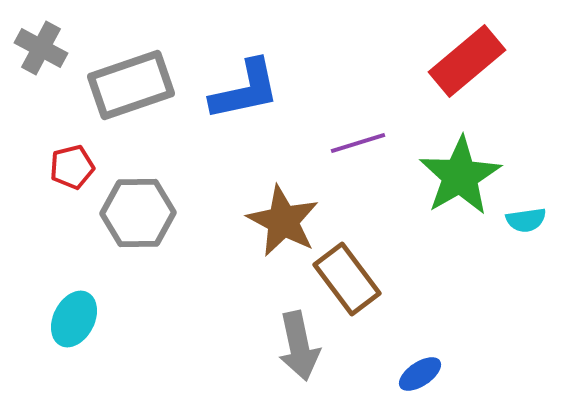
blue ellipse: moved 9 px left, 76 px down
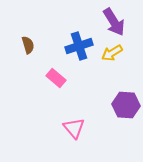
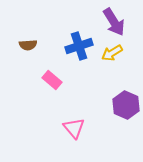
brown semicircle: rotated 102 degrees clockwise
pink rectangle: moved 4 px left, 2 px down
purple hexagon: rotated 20 degrees clockwise
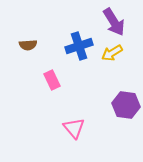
pink rectangle: rotated 24 degrees clockwise
purple hexagon: rotated 16 degrees counterclockwise
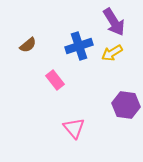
brown semicircle: rotated 36 degrees counterclockwise
pink rectangle: moved 3 px right; rotated 12 degrees counterclockwise
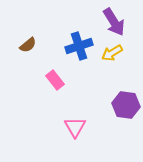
pink triangle: moved 1 px right, 1 px up; rotated 10 degrees clockwise
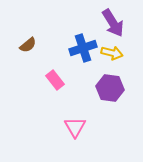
purple arrow: moved 1 px left, 1 px down
blue cross: moved 4 px right, 2 px down
yellow arrow: rotated 135 degrees counterclockwise
purple hexagon: moved 16 px left, 17 px up
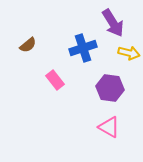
yellow arrow: moved 17 px right
pink triangle: moved 34 px right; rotated 30 degrees counterclockwise
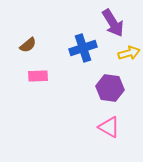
yellow arrow: rotated 30 degrees counterclockwise
pink rectangle: moved 17 px left, 4 px up; rotated 54 degrees counterclockwise
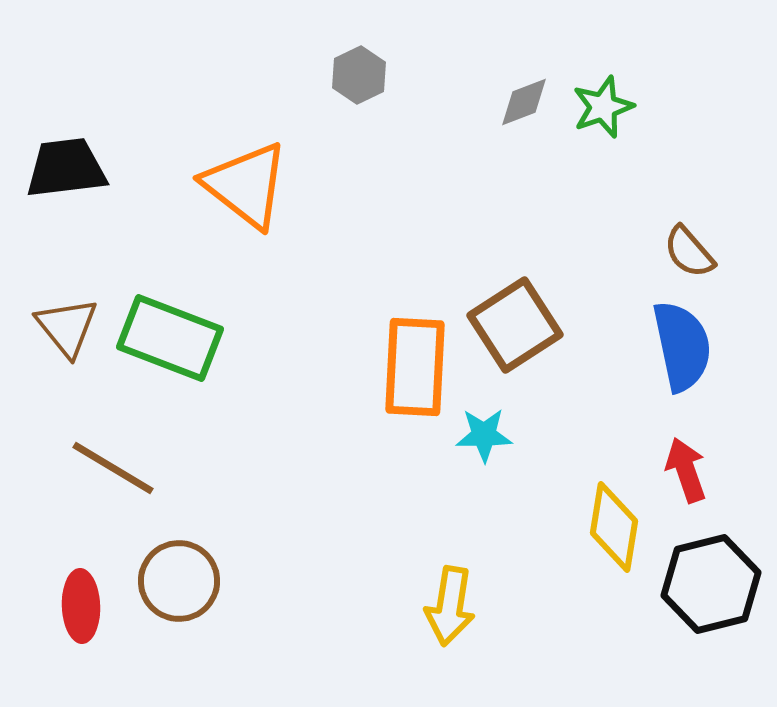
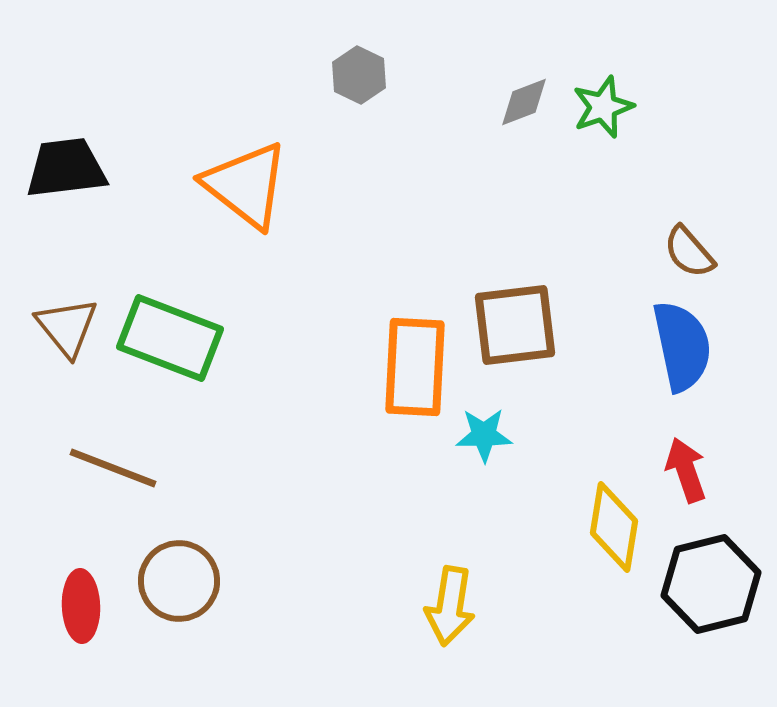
gray hexagon: rotated 8 degrees counterclockwise
brown square: rotated 26 degrees clockwise
brown line: rotated 10 degrees counterclockwise
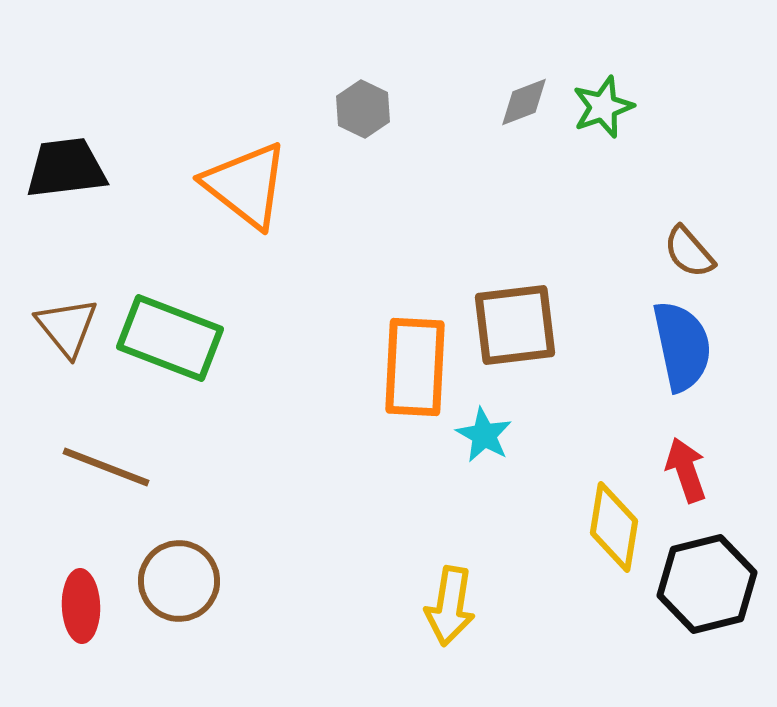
gray hexagon: moved 4 px right, 34 px down
cyan star: rotated 30 degrees clockwise
brown line: moved 7 px left, 1 px up
black hexagon: moved 4 px left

**What is required**: Please retype every line of the material above word for word, leaving out the pictures.

**Solution below**:
blue ellipse: moved 9 px left, 76 px down
brown semicircle: rotated 102 degrees clockwise
pink rectangle: moved 4 px left, 2 px down
purple hexagon: rotated 20 degrees clockwise
pink rectangle: rotated 24 degrees clockwise
purple hexagon: rotated 16 degrees counterclockwise
brown semicircle: rotated 36 degrees counterclockwise
pink rectangle: moved 3 px right; rotated 12 degrees counterclockwise
pink triangle: moved 1 px right, 1 px up; rotated 10 degrees clockwise
purple arrow: moved 1 px left, 1 px down
blue cross: moved 4 px right, 2 px down
yellow arrow: rotated 135 degrees counterclockwise
purple hexagon: moved 16 px left, 17 px up
yellow arrow: moved 17 px right
pink triangle: moved 34 px right; rotated 30 degrees counterclockwise
yellow arrow: rotated 30 degrees counterclockwise
pink rectangle: moved 17 px left, 4 px up; rotated 54 degrees counterclockwise
gray hexagon: rotated 8 degrees counterclockwise
brown square: rotated 26 degrees clockwise
brown line: rotated 10 degrees counterclockwise
gray hexagon: moved 4 px right, 34 px down
cyan star: rotated 30 degrees clockwise
brown line: moved 7 px left, 1 px up
black hexagon: moved 4 px left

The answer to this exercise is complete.